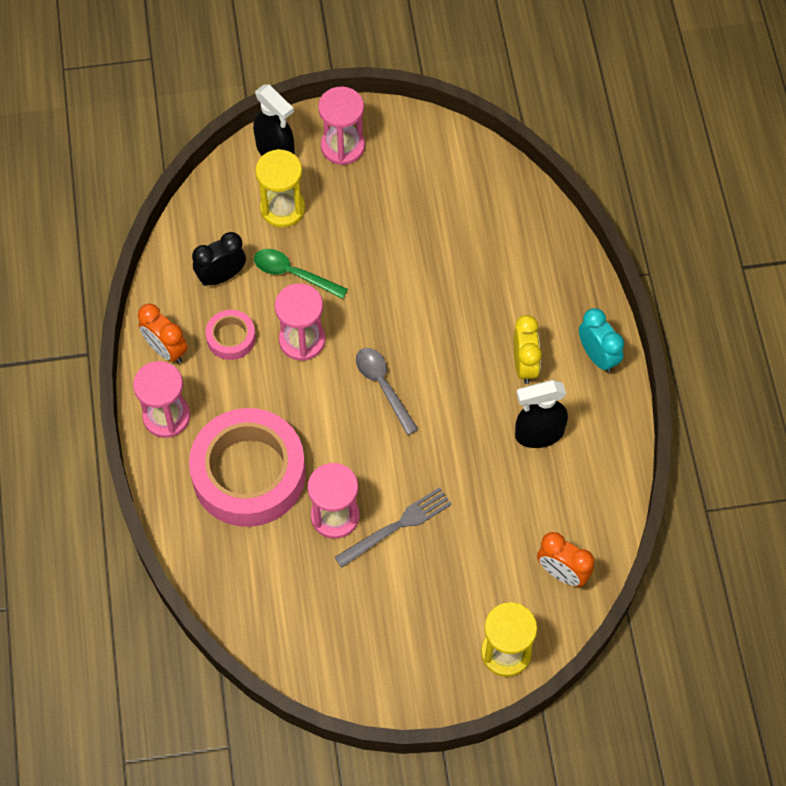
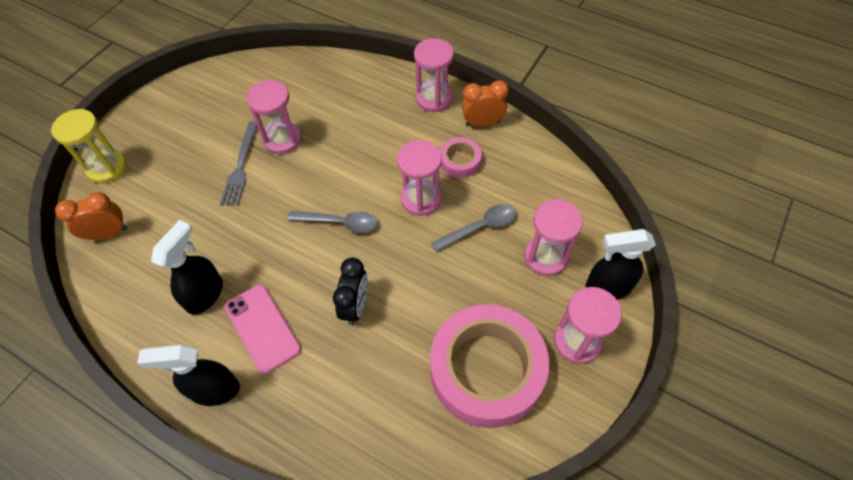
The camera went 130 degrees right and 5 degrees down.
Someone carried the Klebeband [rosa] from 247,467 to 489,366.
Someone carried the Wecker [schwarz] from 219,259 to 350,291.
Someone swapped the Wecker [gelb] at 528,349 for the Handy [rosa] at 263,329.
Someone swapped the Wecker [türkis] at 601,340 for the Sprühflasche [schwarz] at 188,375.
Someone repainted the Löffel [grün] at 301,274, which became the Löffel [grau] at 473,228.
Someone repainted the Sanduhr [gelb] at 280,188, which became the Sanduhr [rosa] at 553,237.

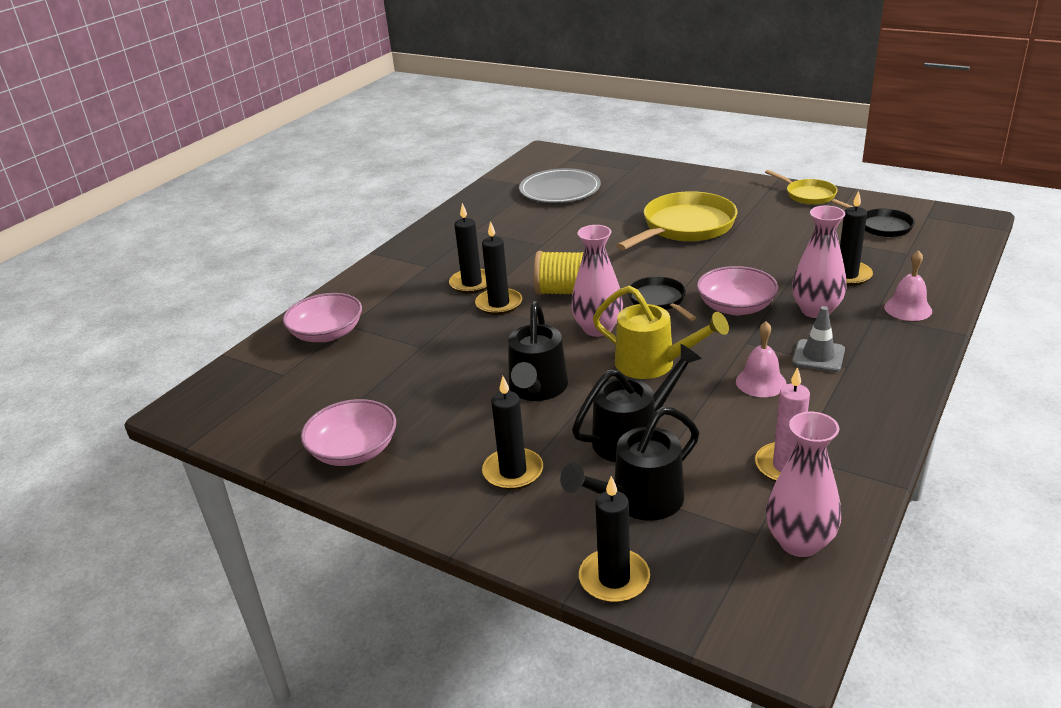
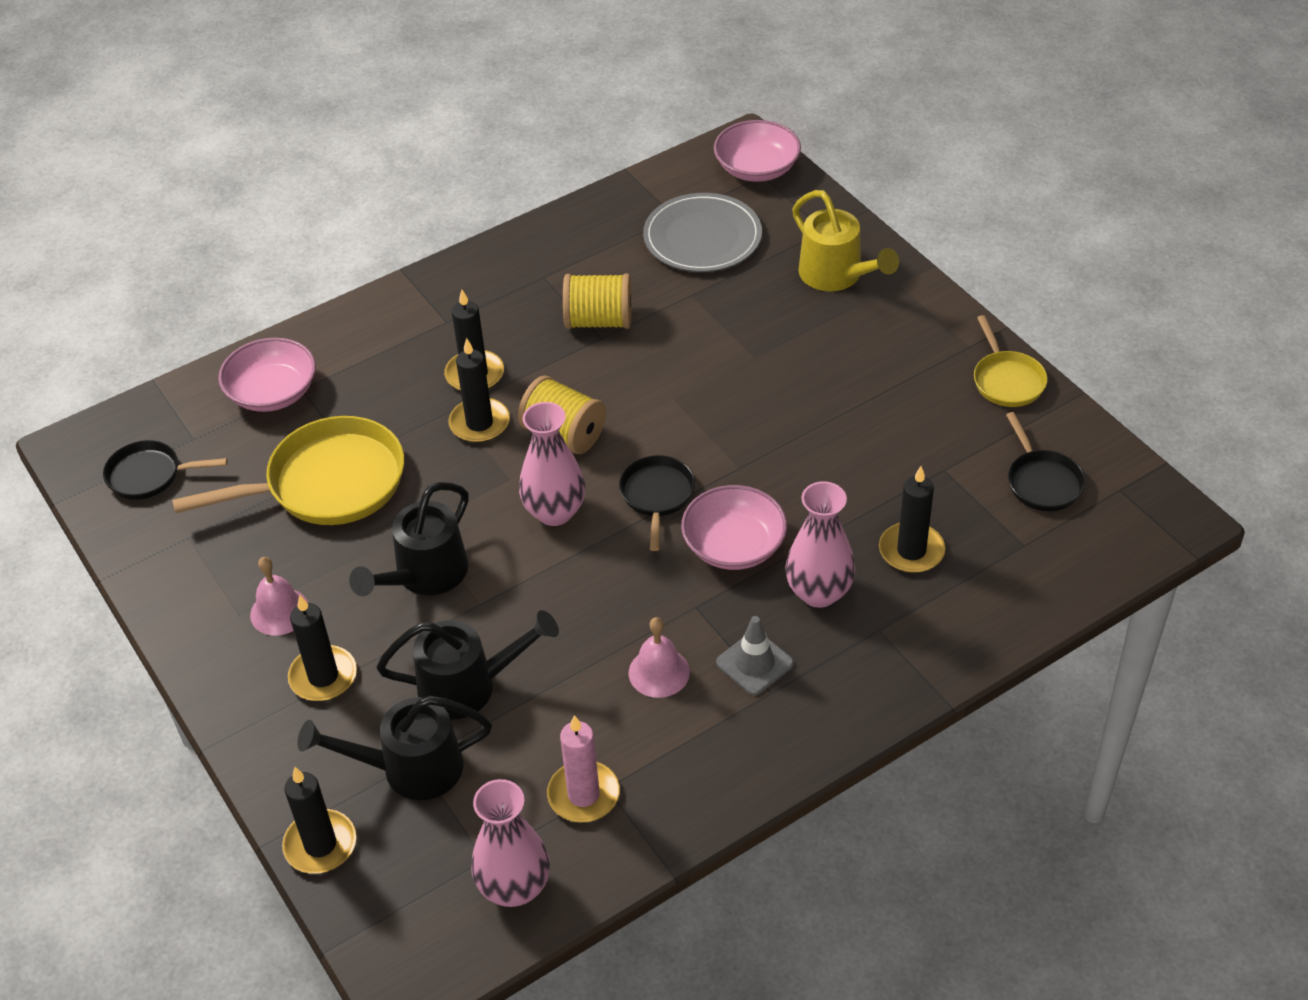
The camera went 25 degrees right and 15 degrees up.
Someone put down the Pfanne [schwarz] at 165,470.
Someone put down the Garnrolle [gelb] at 597,301.
Someone carried the Schüssel [rosa] from 348,432 to 757,151.
Someone carried the Gießkanne [gelb] from 661,332 to 845,240.
Someone carried the Pfanne [gelb] from 676,221 to 288,470.
Someone carried the Glocke [rosa] from 908,285 to 279,596.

• [What to do]: Of the lines above, copy each that contains "swapped".

• [Reply to the exercise]:
Someone swapped the Wecker [gelb] at 528,349 for the Handy [rosa] at 263,329.
Someone swapped the Wecker [türkis] at 601,340 for the Sprühflasche [schwarz] at 188,375.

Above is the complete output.